(Scene image comparisons)

┌──

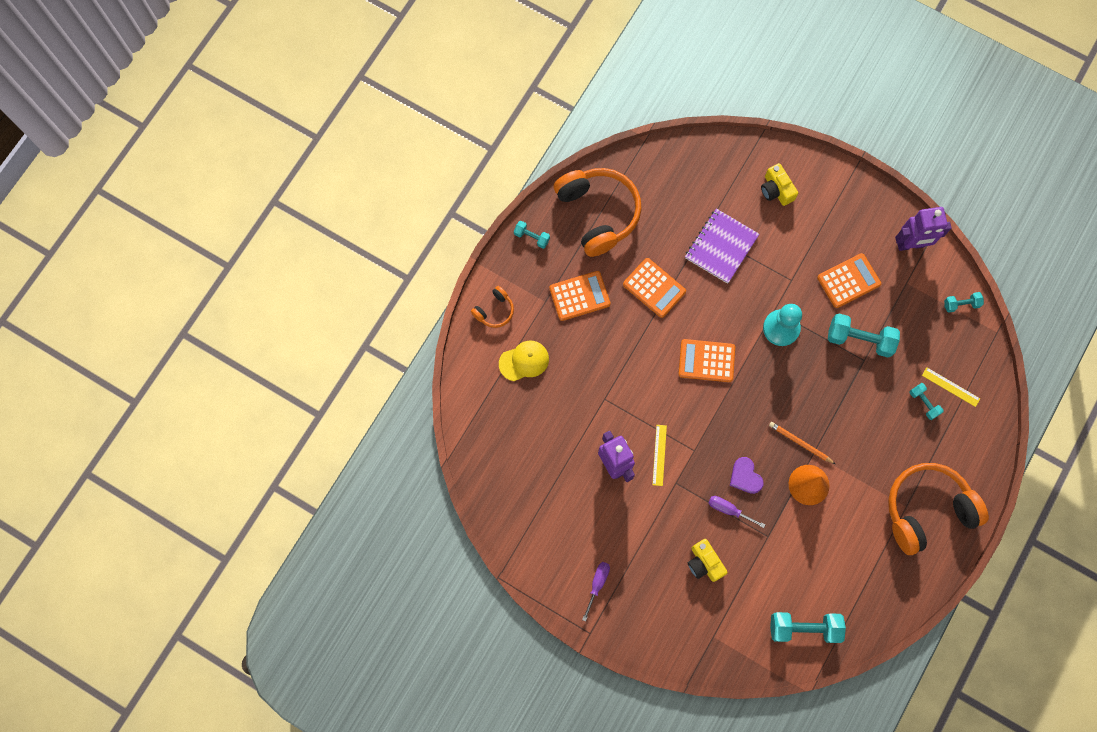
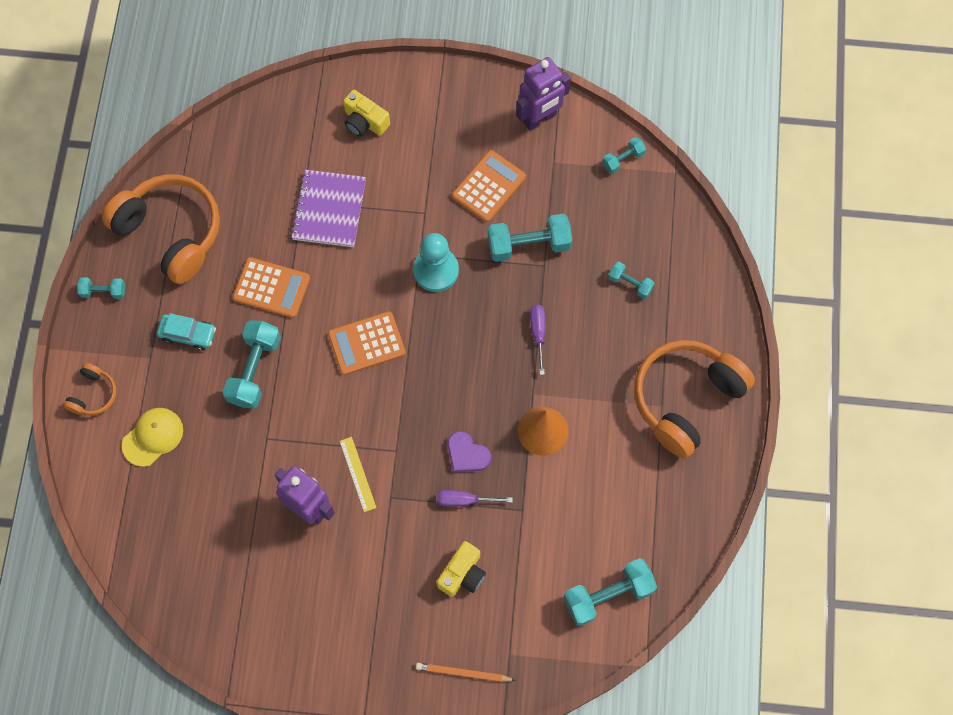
camera: 25 degrees left, 5 degrees down
orange calculator [549,271,611,321] -> turquoise car [157,313,216,351]
purple screwdriver [582,562,610,621] -> purple screwdriver moved to [530,304,546,375]
yellow camera [688,539,728,582] -> yellow camera turned 90 degrees counterclockwise [437,541,486,597]
orange pencil [769,422,835,464] -> orange pencil moved to [416,663,516,682]
yellow ruler [922,367,980,407] -> none
none -> turquoise dumbbell [223,320,281,409]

└──

> [What this task involves] Output every record above word for word, omitting any pictures they contain.

> [Task answer]
camera: 25 degrees left, 5 degrees down
orange calculator [549,271,611,321] -> turquoise car [157,313,216,351]
purple screwdriver [582,562,610,621] -> purple screwdriver moved to [530,304,546,375]
yellow camera [688,539,728,582] -> yellow camera turned 90 degrees counterclockwise [437,541,486,597]
orange pencil [769,422,835,464] -> orange pencil moved to [416,663,516,682]
yellow ruler [922,367,980,407] -> none
none -> turquoise dumbbell [223,320,281,409]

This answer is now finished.